*** Provided records ***

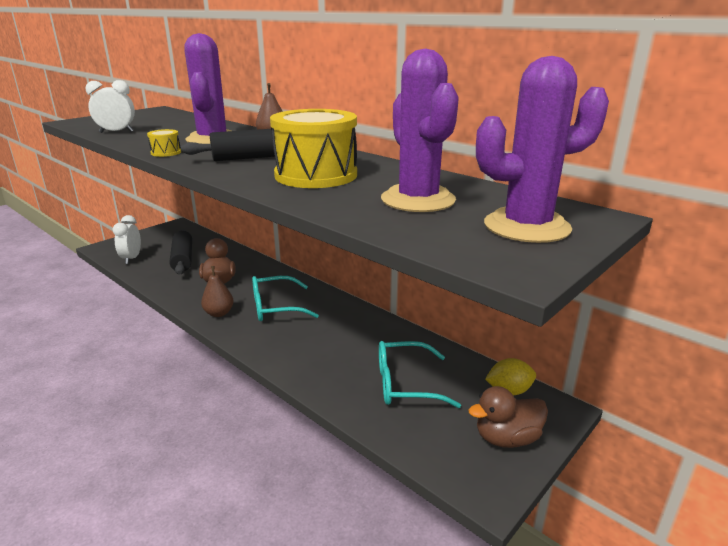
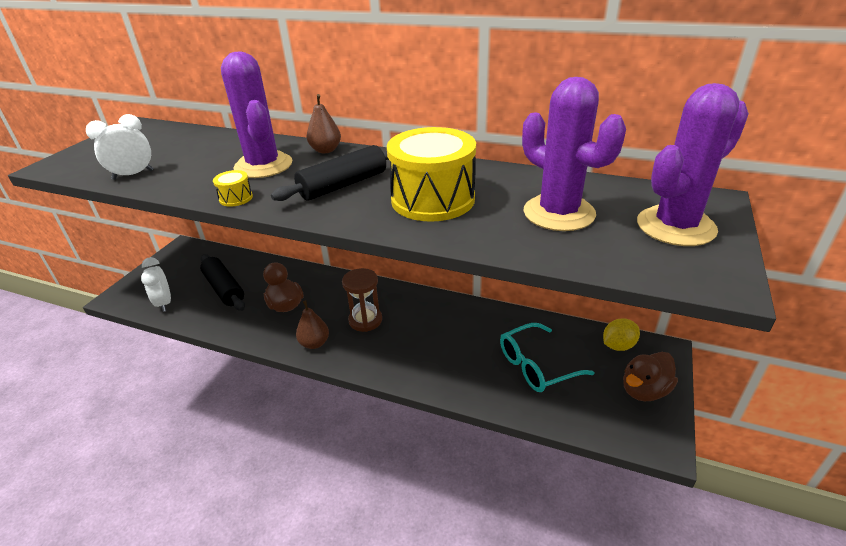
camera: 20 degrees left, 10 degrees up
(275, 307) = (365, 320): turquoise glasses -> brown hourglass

*** End of Provided records ***
*** Provided records ***

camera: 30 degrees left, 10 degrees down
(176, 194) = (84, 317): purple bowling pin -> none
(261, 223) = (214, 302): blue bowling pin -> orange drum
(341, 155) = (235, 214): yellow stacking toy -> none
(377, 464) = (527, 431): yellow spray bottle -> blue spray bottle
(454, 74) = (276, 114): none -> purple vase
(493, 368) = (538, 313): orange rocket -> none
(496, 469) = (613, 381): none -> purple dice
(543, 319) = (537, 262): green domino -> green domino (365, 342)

*** End of Provided records ***

- **Instructions to follow**:
Of all the entries above, retype exactly the lines from the line with "(493, 368) = (538, 313): orange" to the line with "(543, 319) = (537, 262): green", both included, and no others.

- **Your response**:
(493, 368) = (538, 313): orange rocket -> none
(496, 469) = (613, 381): none -> purple dice
(543, 319) = (537, 262): green domino -> green domino (365, 342)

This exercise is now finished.